[Scene content tallies]
--- START ---

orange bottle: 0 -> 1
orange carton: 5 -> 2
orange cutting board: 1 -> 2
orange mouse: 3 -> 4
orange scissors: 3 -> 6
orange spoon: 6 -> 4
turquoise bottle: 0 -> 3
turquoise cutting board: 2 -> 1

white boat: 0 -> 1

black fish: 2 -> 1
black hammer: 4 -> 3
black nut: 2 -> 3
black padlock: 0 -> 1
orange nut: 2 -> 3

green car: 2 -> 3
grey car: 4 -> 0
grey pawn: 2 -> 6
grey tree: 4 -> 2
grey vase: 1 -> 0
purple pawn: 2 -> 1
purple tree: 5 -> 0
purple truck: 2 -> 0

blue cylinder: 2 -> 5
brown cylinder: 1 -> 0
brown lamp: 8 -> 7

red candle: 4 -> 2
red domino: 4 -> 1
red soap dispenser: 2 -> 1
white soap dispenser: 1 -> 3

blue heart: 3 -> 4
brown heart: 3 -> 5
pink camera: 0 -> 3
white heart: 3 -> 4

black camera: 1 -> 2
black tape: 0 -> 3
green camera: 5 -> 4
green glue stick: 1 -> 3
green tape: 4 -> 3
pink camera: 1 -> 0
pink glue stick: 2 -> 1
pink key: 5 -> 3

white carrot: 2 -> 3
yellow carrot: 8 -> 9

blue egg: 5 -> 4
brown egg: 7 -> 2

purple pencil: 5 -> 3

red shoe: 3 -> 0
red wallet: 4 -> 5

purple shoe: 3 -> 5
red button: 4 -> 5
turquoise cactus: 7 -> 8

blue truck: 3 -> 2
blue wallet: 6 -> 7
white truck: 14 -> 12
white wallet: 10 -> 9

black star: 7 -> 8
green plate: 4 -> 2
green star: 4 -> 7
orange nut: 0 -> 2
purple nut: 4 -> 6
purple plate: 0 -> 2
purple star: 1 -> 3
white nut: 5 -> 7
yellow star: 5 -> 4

--- END ---

■ **Work required**:
Return each entry from above without altering a single character.

■ **Task response**:
orange bottle: 0 -> 1
orange carton: 5 -> 2
orange cutting board: 1 -> 2
orange mouse: 3 -> 4
orange scissors: 3 -> 6
orange spoon: 6 -> 4
turquoise bottle: 0 -> 3
turquoise cutting board: 2 -> 1

white boat: 0 -> 1

black fish: 2 -> 1
black hammer: 4 -> 3
black nut: 2 -> 3
black padlock: 0 -> 1
orange nut: 2 -> 3

green car: 2 -> 3
grey car: 4 -> 0
grey pawn: 2 -> 6
grey tree: 4 -> 2
grey vase: 1 -> 0
purple pawn: 2 -> 1
purple tree: 5 -> 0
purple truck: 2 -> 0

blue cylinder: 2 -> 5
brown cylinder: 1 -> 0
brown lamp: 8 -> 7

red candle: 4 -> 2
red domino: 4 -> 1
red soap dispenser: 2 -> 1
white soap dispenser: 1 -> 3

blue heart: 3 -> 4
brown heart: 3 -> 5
pink camera: 0 -> 3
white heart: 3 -> 4

black camera: 1 -> 2
black tape: 0 -> 3
green camera: 5 -> 4
green glue stick: 1 -> 3
green tape: 4 -> 3
pink camera: 1 -> 0
pink glue stick: 2 -> 1
pink key: 5 -> 3

white carrot: 2 -> 3
yellow carrot: 8 -> 9

blue egg: 5 -> 4
brown egg: 7 -> 2

purple pencil: 5 -> 3

red shoe: 3 -> 0
red wallet: 4 -> 5

purple shoe: 3 -> 5
red button: 4 -> 5
turquoise cactus: 7 -> 8

blue truck: 3 -> 2
blue wallet: 6 -> 7
white truck: 14 -> 12
white wallet: 10 -> 9

black star: 7 -> 8
green plate: 4 -> 2
green star: 4 -> 7
orange nut: 0 -> 2
purple nut: 4 -> 6
purple plate: 0 -> 2
purple star: 1 -> 3
white nut: 5 -> 7
yellow star: 5 -> 4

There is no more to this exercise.